Work item: Report the lines of the material that carry the string "turquoise".

Given material:
'''

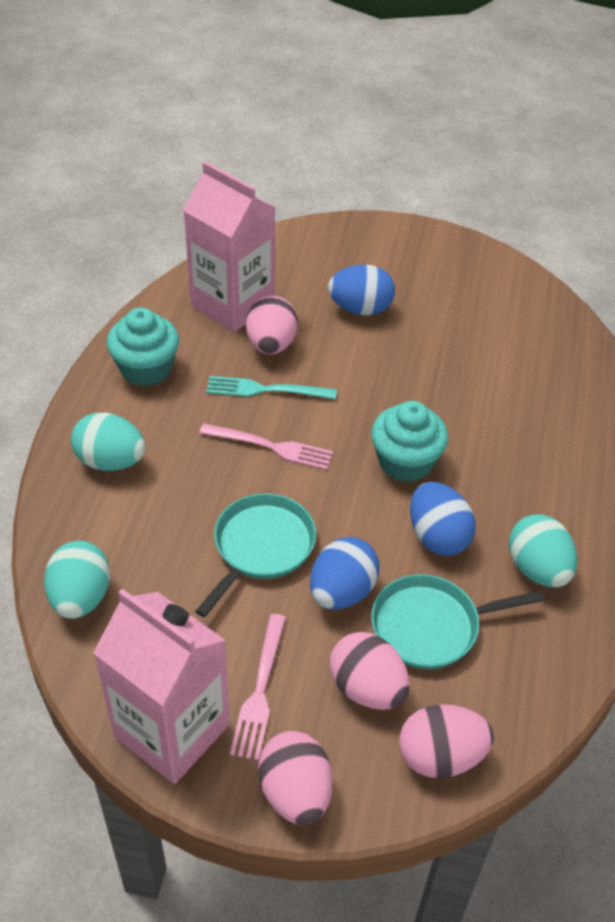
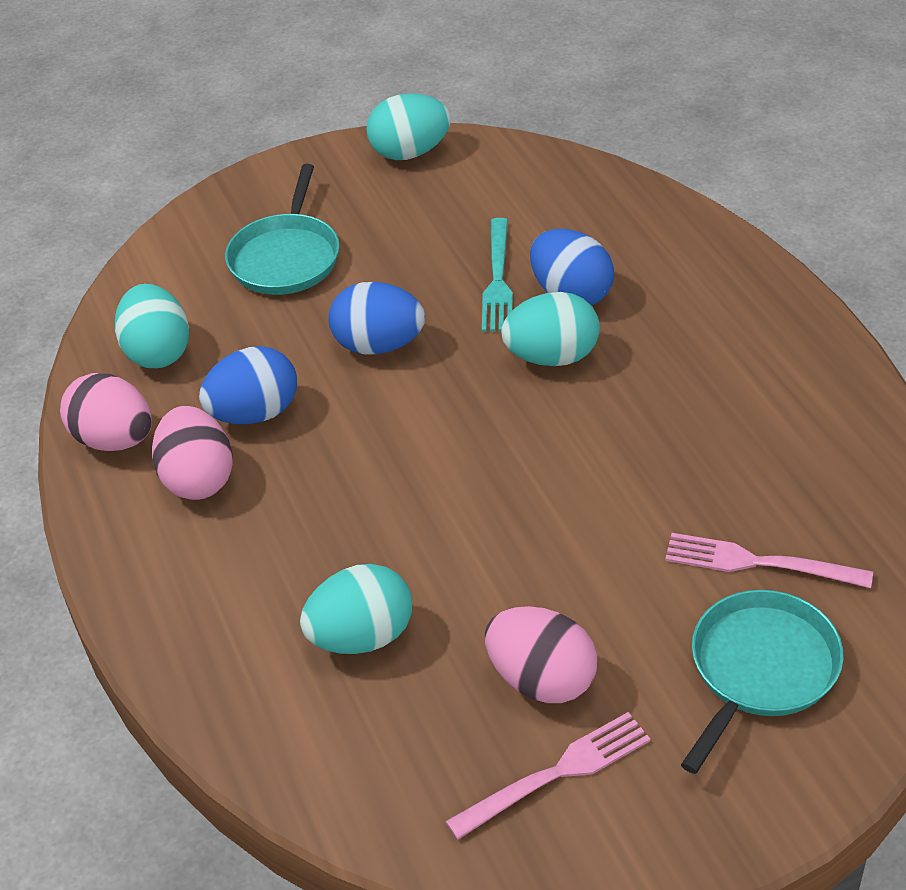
pink carton: 2 -> 0
pink egg: 4 -> 3
turquoise cupcake: 2 -> 0
turquoise egg: 3 -> 4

'''

Answer for the task:
turquoise cupcake: 2 -> 0
turquoise egg: 3 -> 4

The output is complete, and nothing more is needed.